### MATERIAL SUPPLIED:
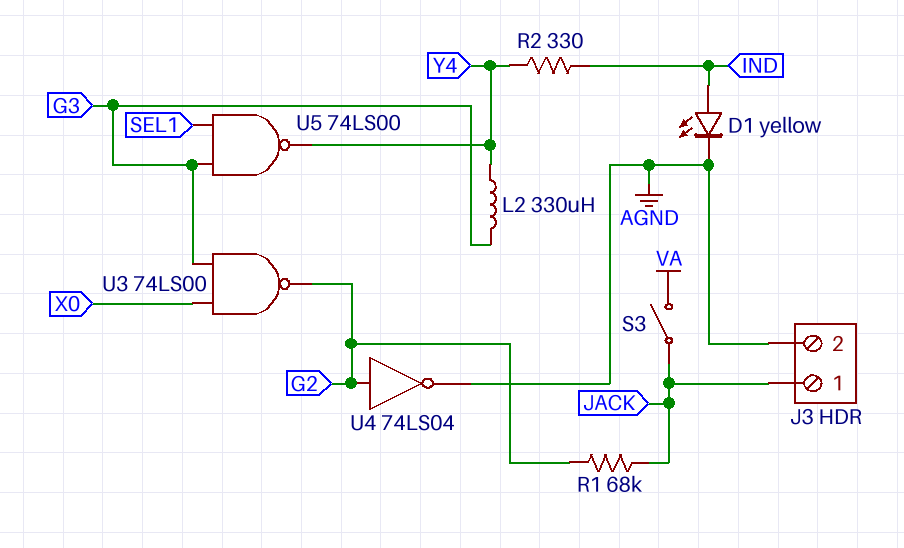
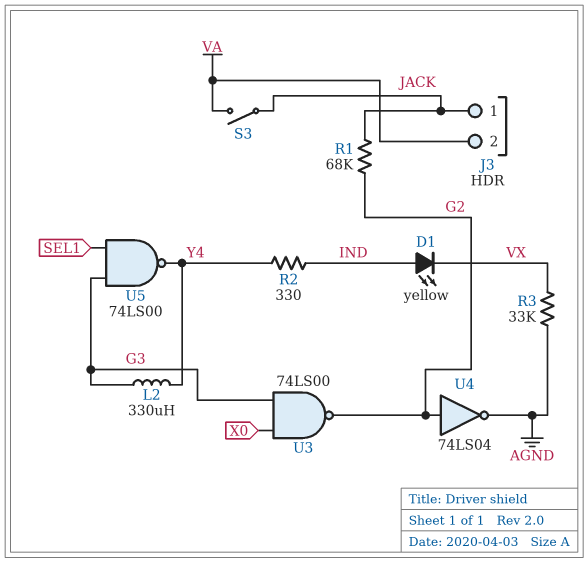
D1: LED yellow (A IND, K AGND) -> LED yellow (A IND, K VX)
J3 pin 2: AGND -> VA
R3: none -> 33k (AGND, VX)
...
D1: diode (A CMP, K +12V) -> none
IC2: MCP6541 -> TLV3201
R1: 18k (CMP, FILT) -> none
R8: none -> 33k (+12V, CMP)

### WHAT YOU HAVE TO DO:
Go through the data above and find the lines with the word "none". Copy each of those lines.

### EXERCISE ANSWER:
R3: none -> 33k (AGND, VX)
D1: diode (A CMP, K +12V) -> none
R1: 18k (CMP, FILT) -> none
R8: none -> 33k (+12V, CMP)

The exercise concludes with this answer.